• **TASK BRIEF**
State how many lines in the listing below contain the word "turquoise", with no other words.

• **SOURCE RECORDS**
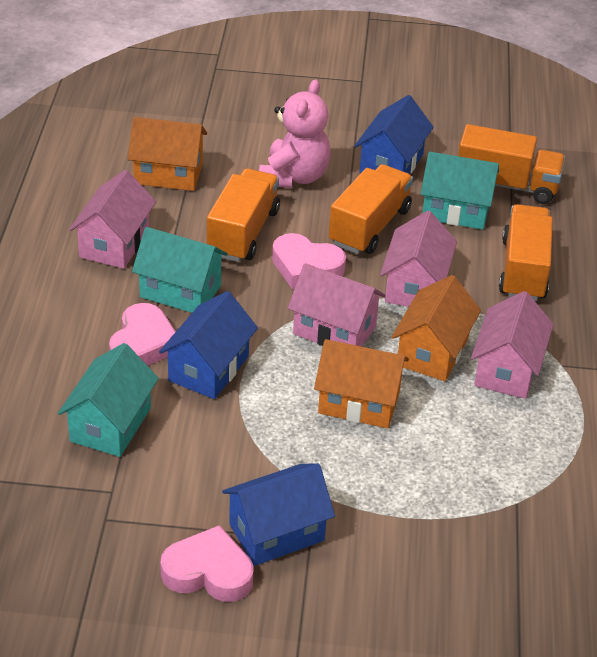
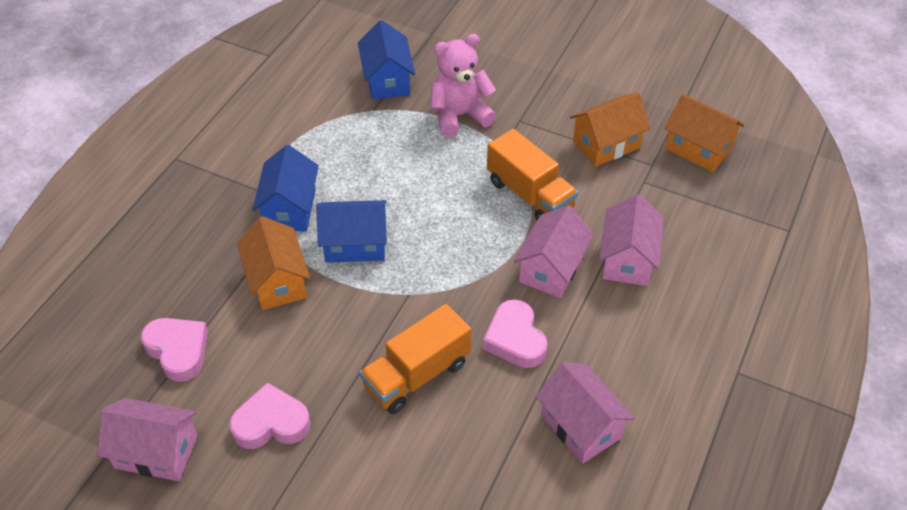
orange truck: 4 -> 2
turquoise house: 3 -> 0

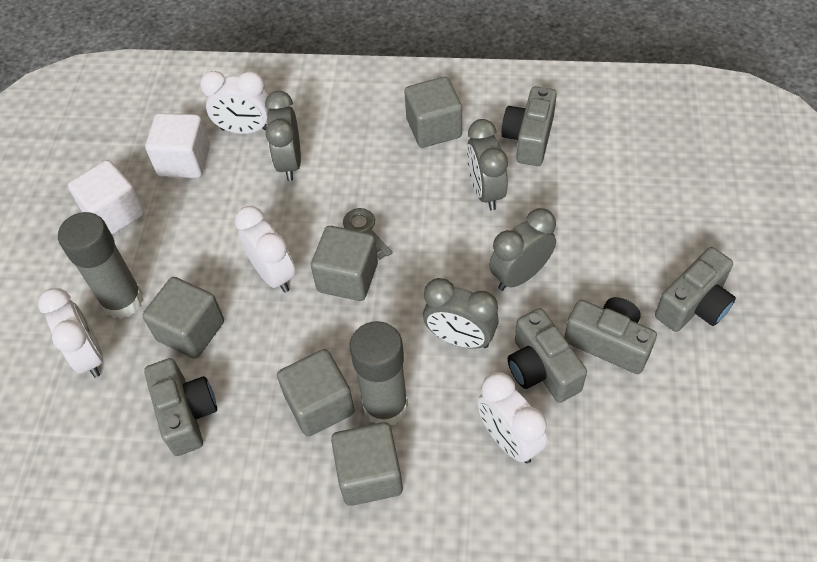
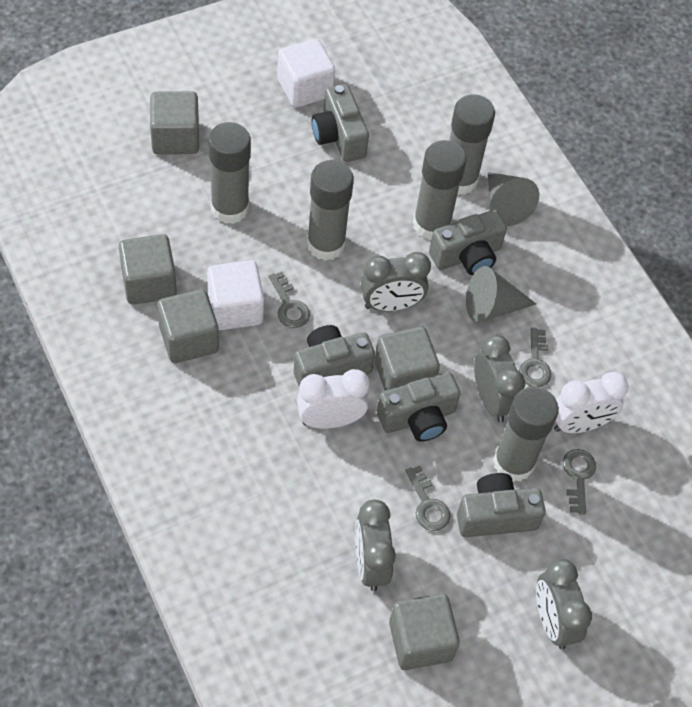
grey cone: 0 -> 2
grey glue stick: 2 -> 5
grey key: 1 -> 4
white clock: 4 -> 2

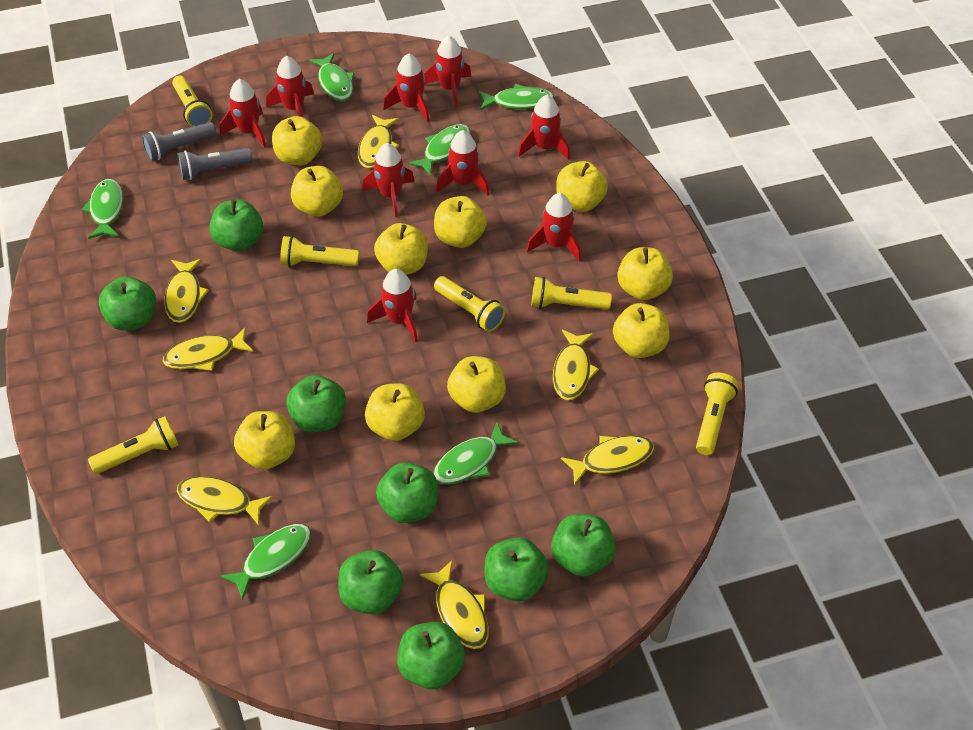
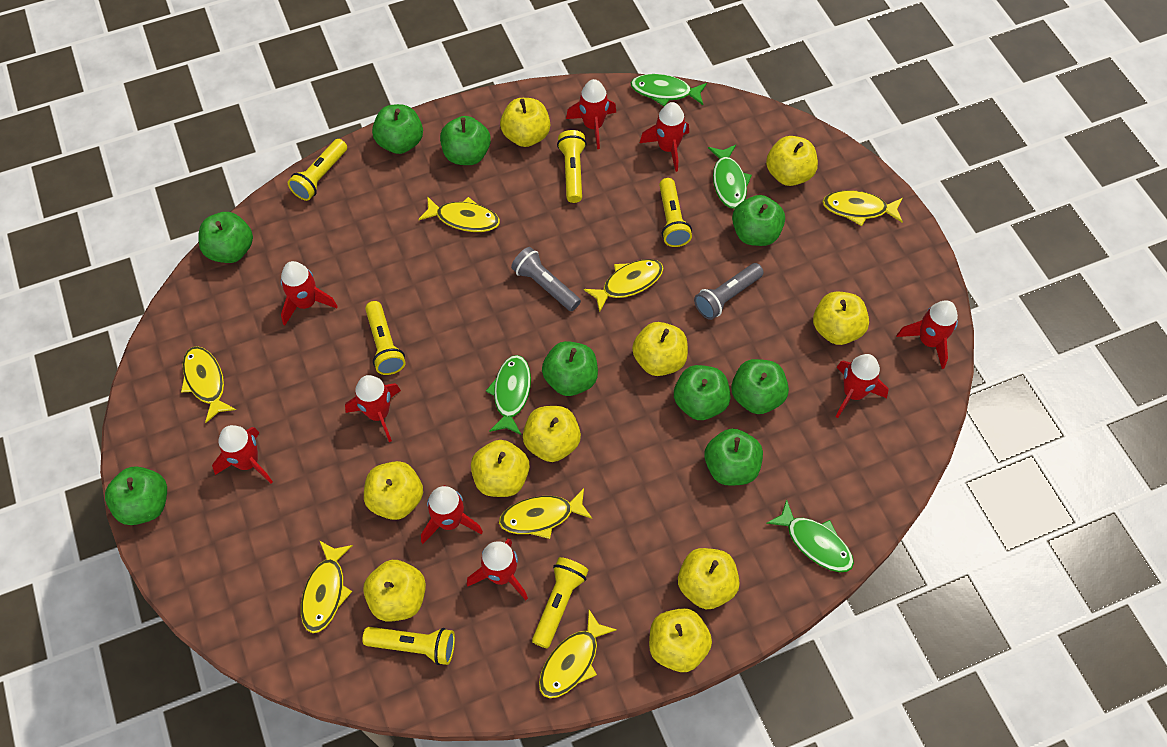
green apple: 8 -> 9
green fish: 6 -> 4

==

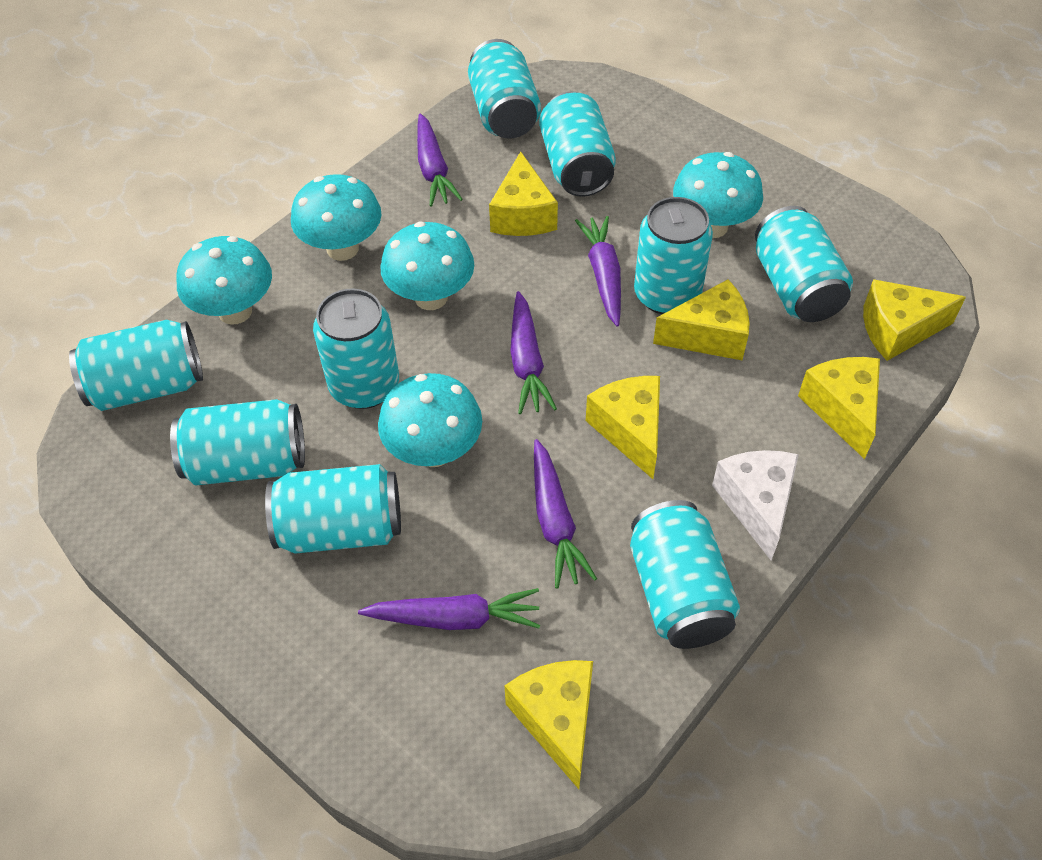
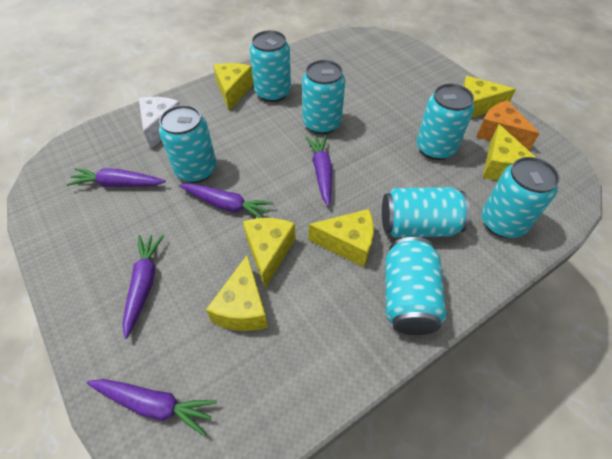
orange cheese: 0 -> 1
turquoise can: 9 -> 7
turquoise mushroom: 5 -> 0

• **YOUR RESPONSE**
3